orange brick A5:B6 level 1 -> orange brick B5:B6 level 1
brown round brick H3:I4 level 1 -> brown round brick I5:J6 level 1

▬▬▬

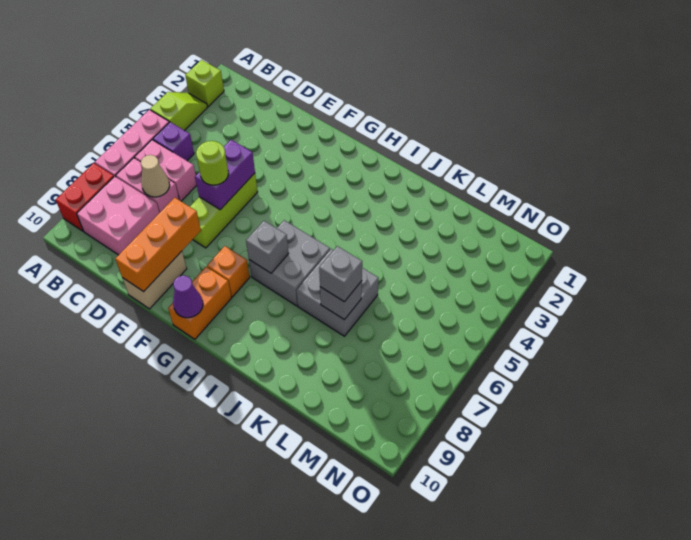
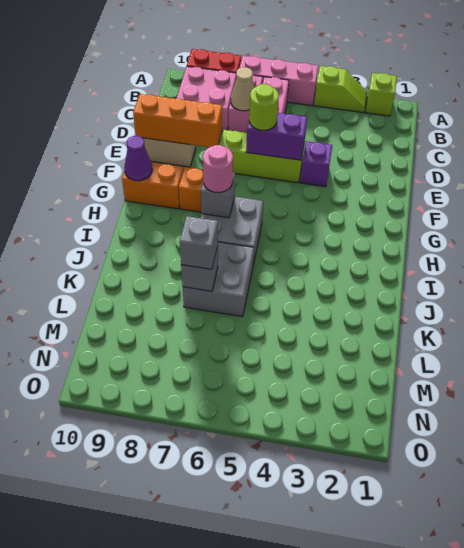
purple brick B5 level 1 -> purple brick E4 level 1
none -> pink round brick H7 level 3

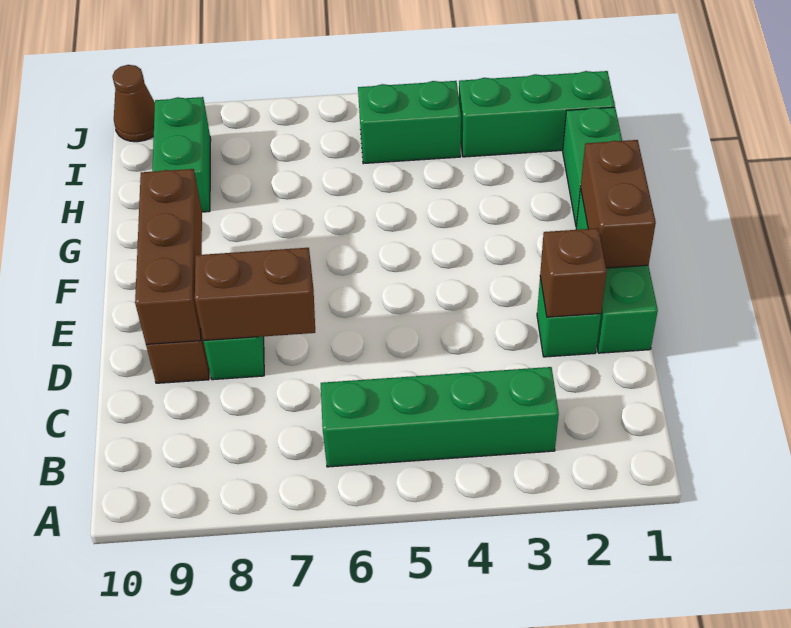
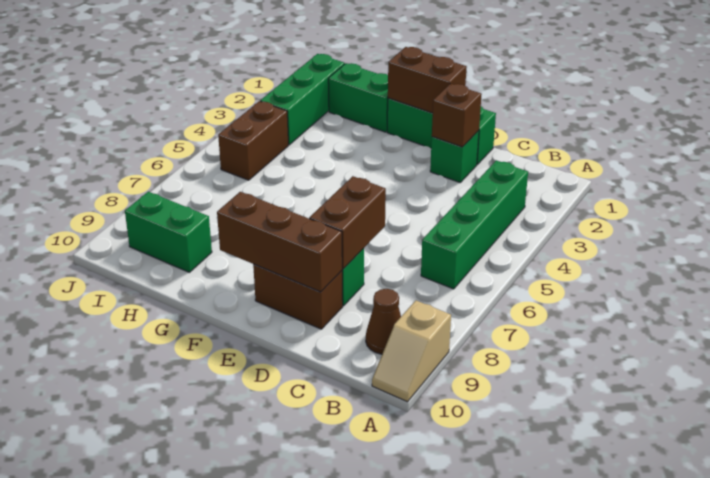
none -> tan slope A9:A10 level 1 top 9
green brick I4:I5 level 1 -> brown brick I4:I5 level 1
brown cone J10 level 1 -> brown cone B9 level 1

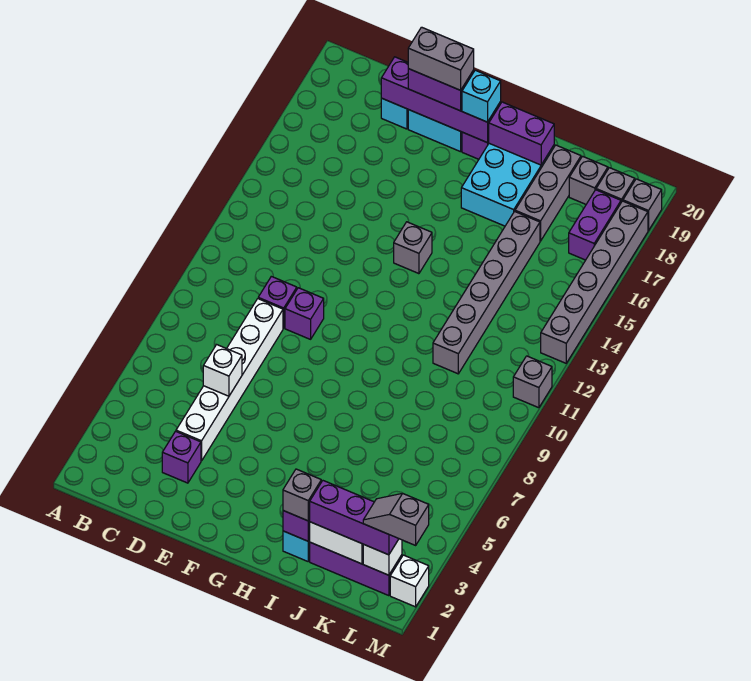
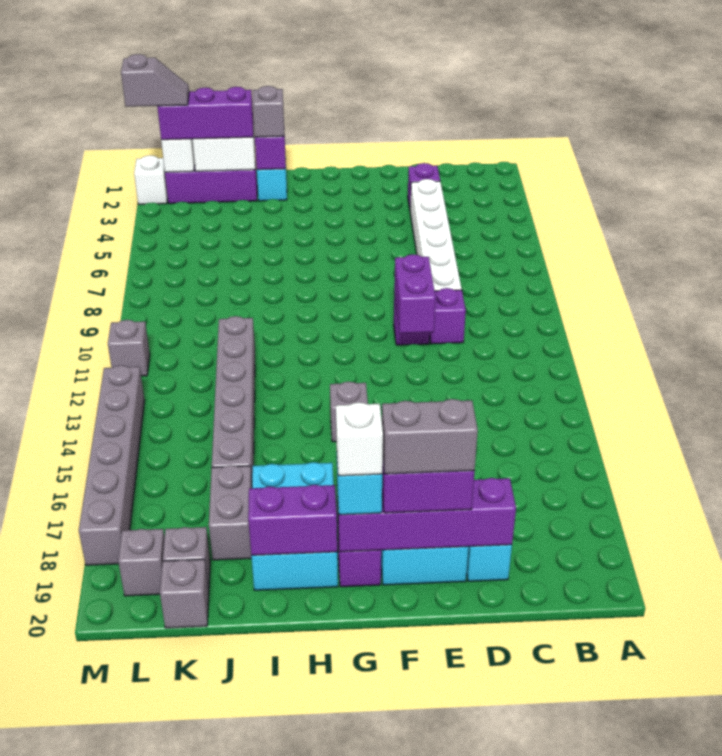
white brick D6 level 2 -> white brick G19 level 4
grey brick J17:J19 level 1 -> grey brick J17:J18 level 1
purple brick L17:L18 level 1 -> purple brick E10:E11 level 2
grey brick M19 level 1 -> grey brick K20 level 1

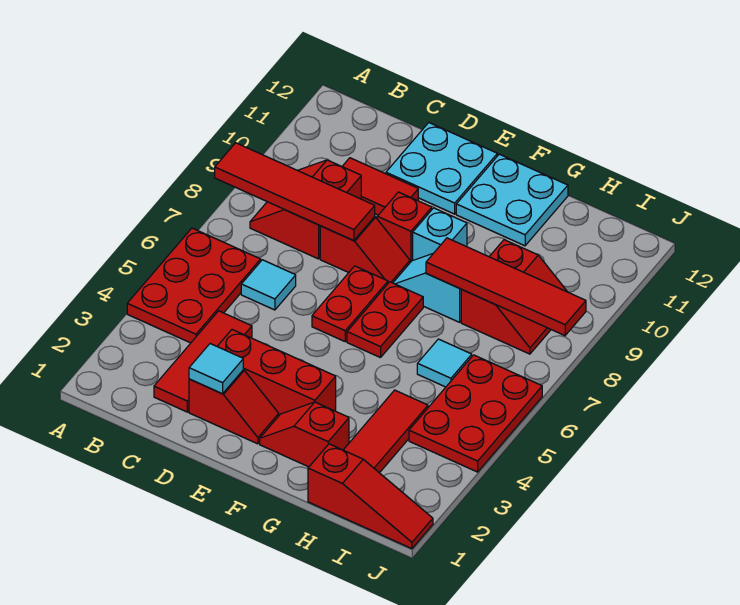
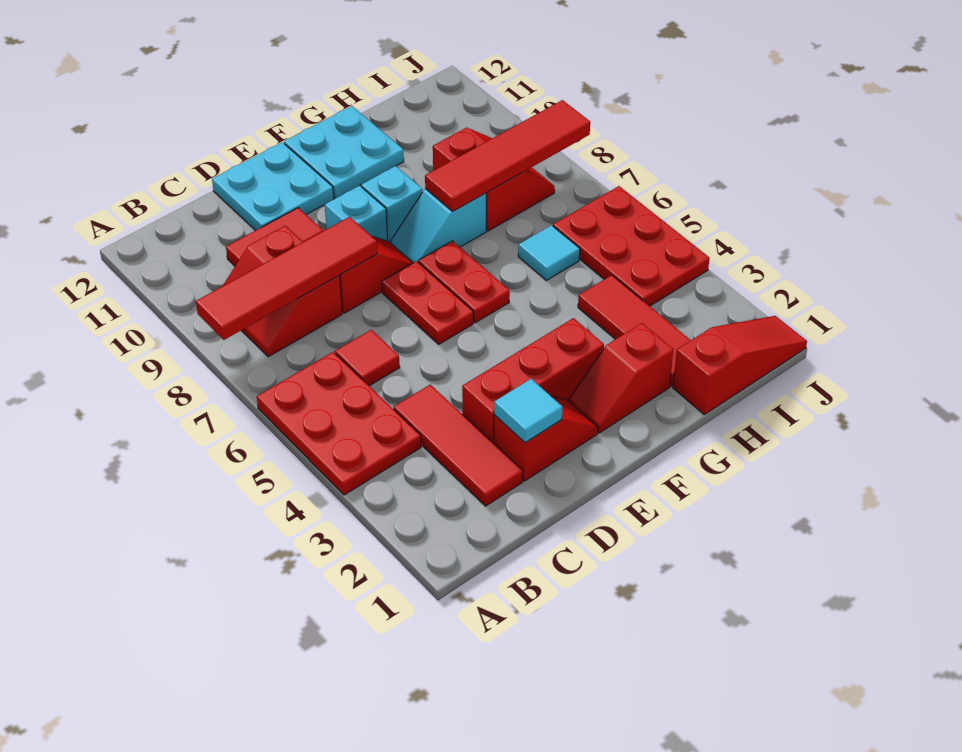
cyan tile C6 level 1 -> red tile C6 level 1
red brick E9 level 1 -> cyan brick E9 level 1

▬▬▬

• Work request: The string "brown" marks the lines to return from the material. Copy each one.

• Written response:
brown round brick H3:I4 level 1 -> brown round brick I5:J6 level 1
green brick I4:I5 level 1 -> brown brick I4:I5 level 1
brown cone J10 level 1 -> brown cone B9 level 1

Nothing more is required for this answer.